Supplied information ::
- Opening Delimiter -
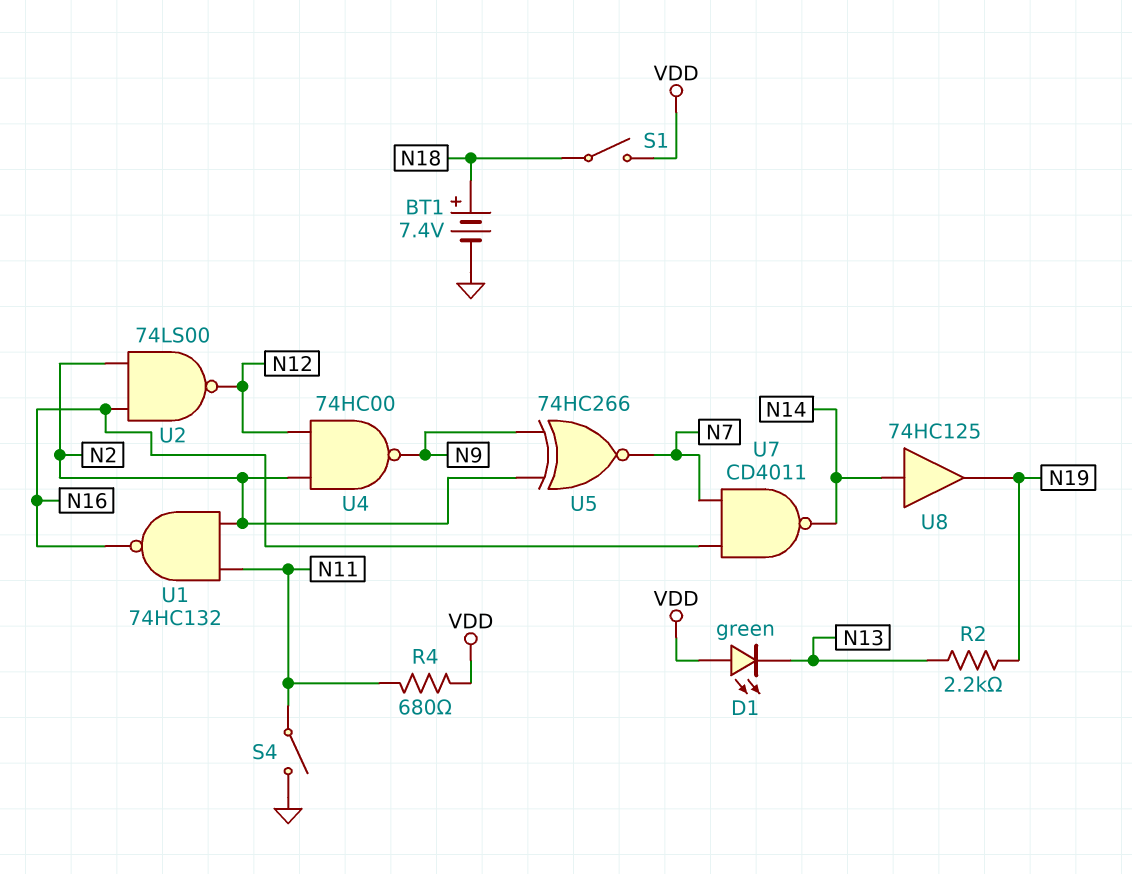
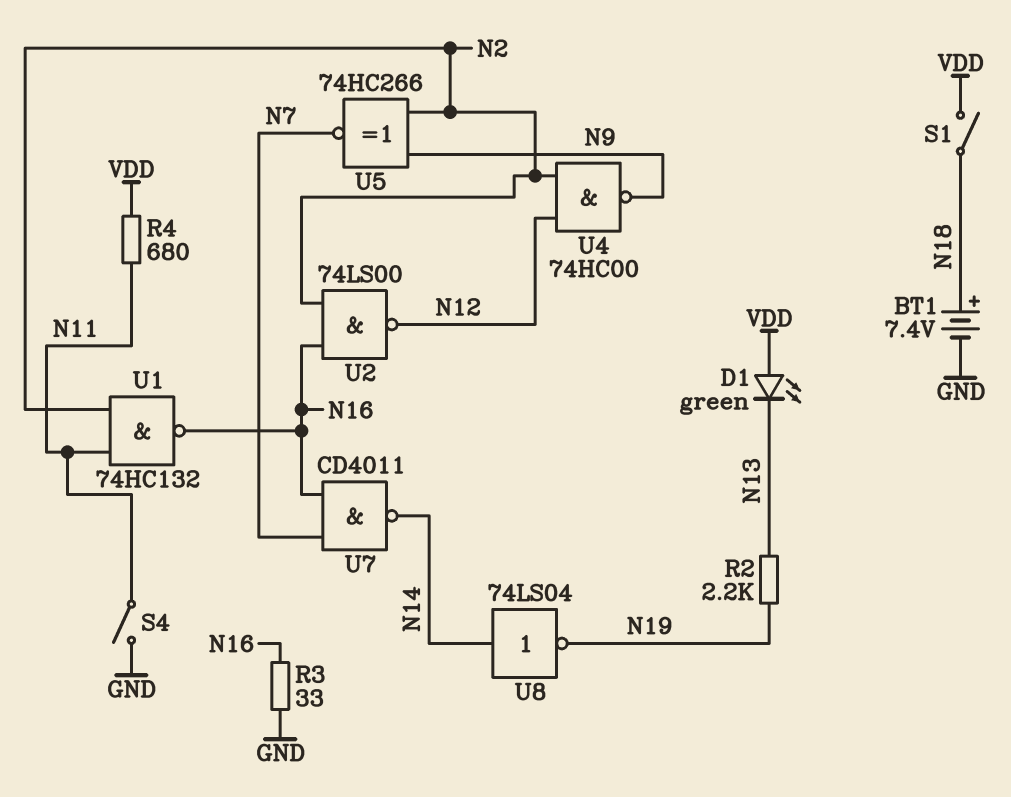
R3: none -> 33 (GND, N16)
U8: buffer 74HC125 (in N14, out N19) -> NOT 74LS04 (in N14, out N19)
- Closing Delimiter -
- Opening Delimiter -
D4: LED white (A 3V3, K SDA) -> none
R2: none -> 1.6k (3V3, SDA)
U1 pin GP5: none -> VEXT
- Closing Delimiter -
What you are asked to do ::
In the data above, find the line with "R3: none -> 33 (GND, N16)" and the line with "U8: buffer 74HC125". Retype both, plus every line between them, exactly.

Task result ::
R3: none -> 33 (GND, N16)
U8: buffer 74HC125 (in N14, out N19) -> NOT 74LS04 (in N14, out N19)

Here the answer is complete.